* BEGIN Data excerpts *

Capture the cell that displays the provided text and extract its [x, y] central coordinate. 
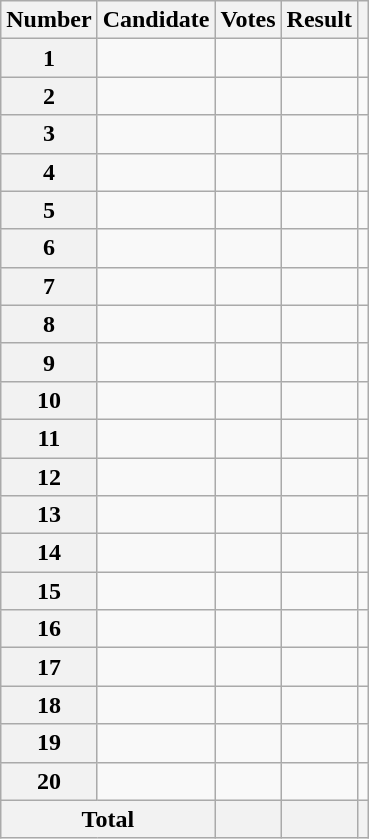
14 [49, 553]
Votes [248, 20]
6 [49, 248]
15 [49, 591]
18 [49, 705]
9 [49, 362]
12 [49, 477]
2 [49, 96]
10 [49, 400]
19 [49, 743]
20 [49, 781]
13 [49, 515]
8 [49, 324]
16 [49, 629]
3 [49, 134]
Result [319, 20]
4 [49, 172]
5 [49, 210]
Number [49, 20]
Total [108, 819]
7 [49, 286]
1 [49, 58]
Candidate [156, 20]
11 [49, 438]
17 [49, 667]
Pinpoint the cell where the given text exists, returning its [x, y] midpoint coordinate. 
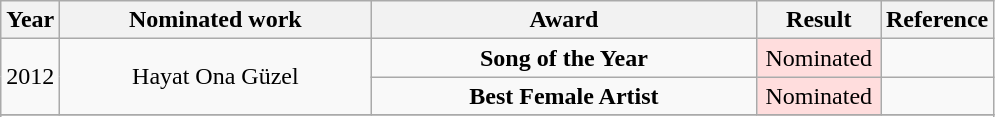
Best Female Artist [564, 96]
Year [30, 20]
Award [564, 20]
Nominated work [216, 20]
Hayat Ona Güzel [216, 77]
2012 [30, 77]
Reference [936, 20]
Result [819, 20]
Song of the Year [564, 58]
Provide the [X, Y] coordinate of the cell's center where the given text is located.  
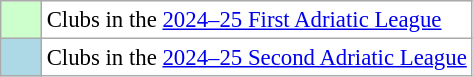
Clubs in the 2024–25 Second Adriatic League [256, 58]
Clubs in the 2024–25 First Adriatic League [256, 20]
Extract the [x, y] coordinate from the center of the cell holding the provided text.  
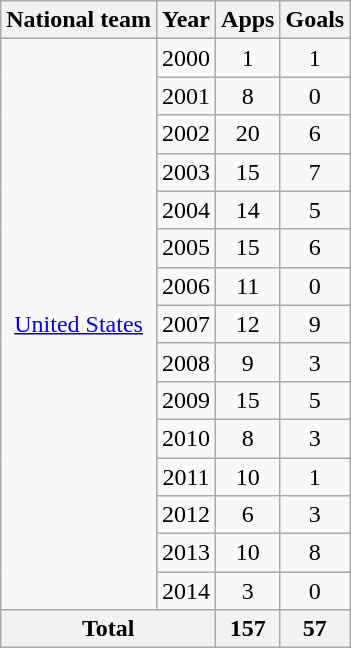
2003 [186, 172]
57 [315, 629]
14 [248, 210]
2011 [186, 477]
2010 [186, 438]
2008 [186, 362]
United States [79, 324]
2007 [186, 324]
2004 [186, 210]
National team [79, 20]
Goals [315, 20]
2002 [186, 134]
2000 [186, 58]
2001 [186, 96]
2005 [186, 248]
20 [248, 134]
2014 [186, 591]
11 [248, 286]
2006 [186, 286]
Total [108, 629]
7 [315, 172]
2012 [186, 515]
2013 [186, 553]
Apps [248, 20]
2009 [186, 400]
Year [186, 20]
12 [248, 324]
157 [248, 629]
Capture the cell that displays the provided text and extract its [x, y] central coordinate. 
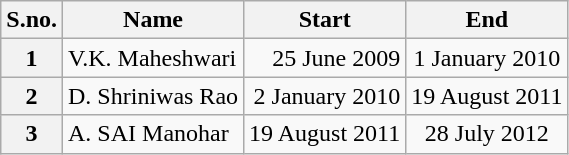
28 July 2012 [487, 134]
D. Shriniwas Rao [154, 96]
2 January 2010 [325, 96]
V.K. Maheshwari [154, 58]
1 [32, 58]
Name [154, 20]
3 [32, 134]
25 June 2009 [325, 58]
S.no. [32, 20]
End [487, 20]
A. SAI Manohar [154, 134]
2 [32, 96]
Start [325, 20]
1 January 2010 [487, 58]
Output the [x, y] coordinate of the center of the cell containing the given text.  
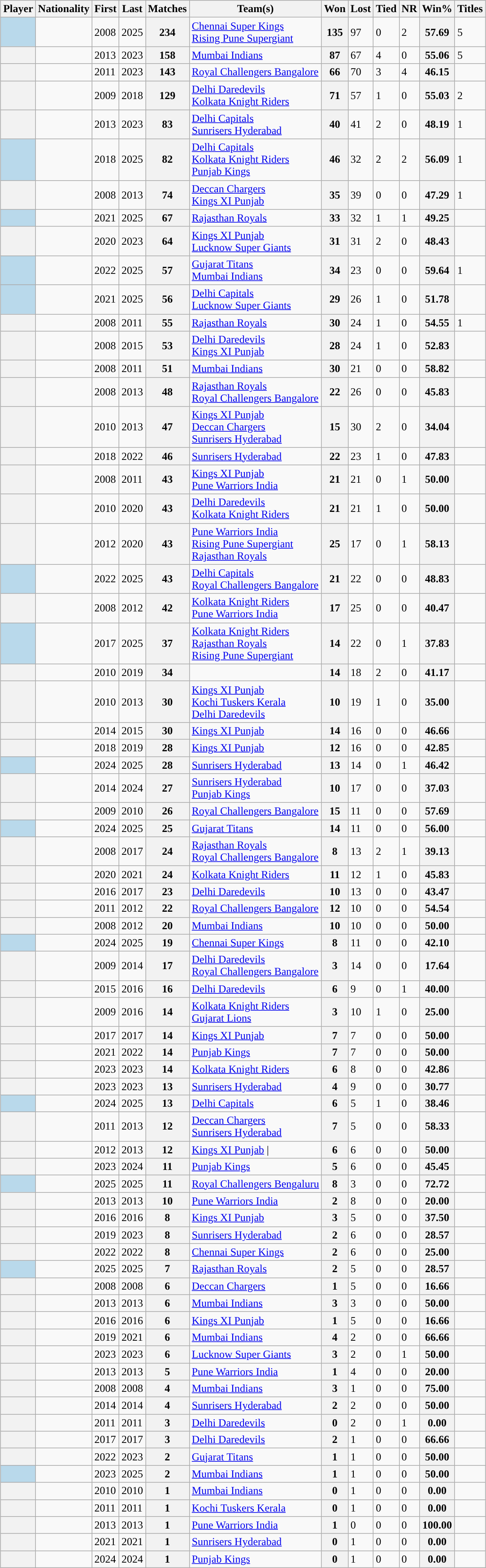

* END Data excerpts *

(Task requirements):
Rewrite all of the lines above, changing every "the provided text" to "the given text" and keeping everything else the same. Leave the pictures out.

(Output for this exercise):
Capture the cell that displays the given text and extract its [x, y] central coordinate. 
14 [49, 553]
Votes [248, 20]
6 [49, 248]
15 [49, 591]
18 [49, 705]
9 [49, 362]
12 [49, 477]
2 [49, 96]
10 [49, 400]
19 [49, 743]
20 [49, 781]
13 [49, 515]
8 [49, 324]
16 [49, 629]
3 [49, 134]
Result [319, 20]
4 [49, 172]
5 [49, 210]
Number [49, 20]
Total [108, 819]
7 [49, 286]
1 [49, 58]
Candidate [156, 20]
11 [49, 438]
17 [49, 667]
Pinpoint the cell where the given text exists, returning its [x, y] midpoint coordinate. 
Best Female Artist [564, 96]
Year [30, 20]
Award [564, 20]
Nominated work [216, 20]
Hayat Ona Güzel [216, 77]
2012 [30, 77]
Reference [936, 20]
Result [819, 20]
Song of the Year [564, 58]
Provide the [X, Y] coordinate of the cell's center where the given text is located.  
Clubs in the 2024–25 Second Adriatic League [256, 58]
Clubs in the 2024–25 First Adriatic League [256, 20]
Extract the [x, y] coordinate from the center of the cell holding the given text.  
2003 [186, 172]
57 [315, 629]
14 [248, 210]
2011 [186, 477]
2010 [186, 438]
2008 [186, 362]
United States [79, 324]
2007 [186, 324]
2004 [186, 210]
National team [79, 20]
Goals [315, 20]
2002 [186, 134]
2000 [186, 58]
2001 [186, 96]
2005 [186, 248]
20 [248, 134]
2014 [186, 591]
11 [248, 286]
2006 [186, 286]
Total [108, 629]
7 [315, 172]
2012 [186, 515]
2013 [186, 553]
Apps [248, 20]
2009 [186, 400]
Year [186, 20]
12 [248, 324]
157 [248, 629]
Capture the cell that displays the given text and extract its [x, y] central coordinate. 
28 July 2012 [487, 134]
D. Shriniwas Rao [154, 96]
2 January 2010 [325, 96]
V.K. Maheshwari [154, 58]
1 [32, 58]
Name [154, 20]
3 [32, 134]
25 June 2009 [325, 58]
S.no. [32, 20]
End [487, 20]
A. SAI Manohar [154, 134]
2 [32, 96]
Start [325, 20]
1 January 2010 [487, 58]
Output the [x, y] coordinate of the center of the cell containing the given text.  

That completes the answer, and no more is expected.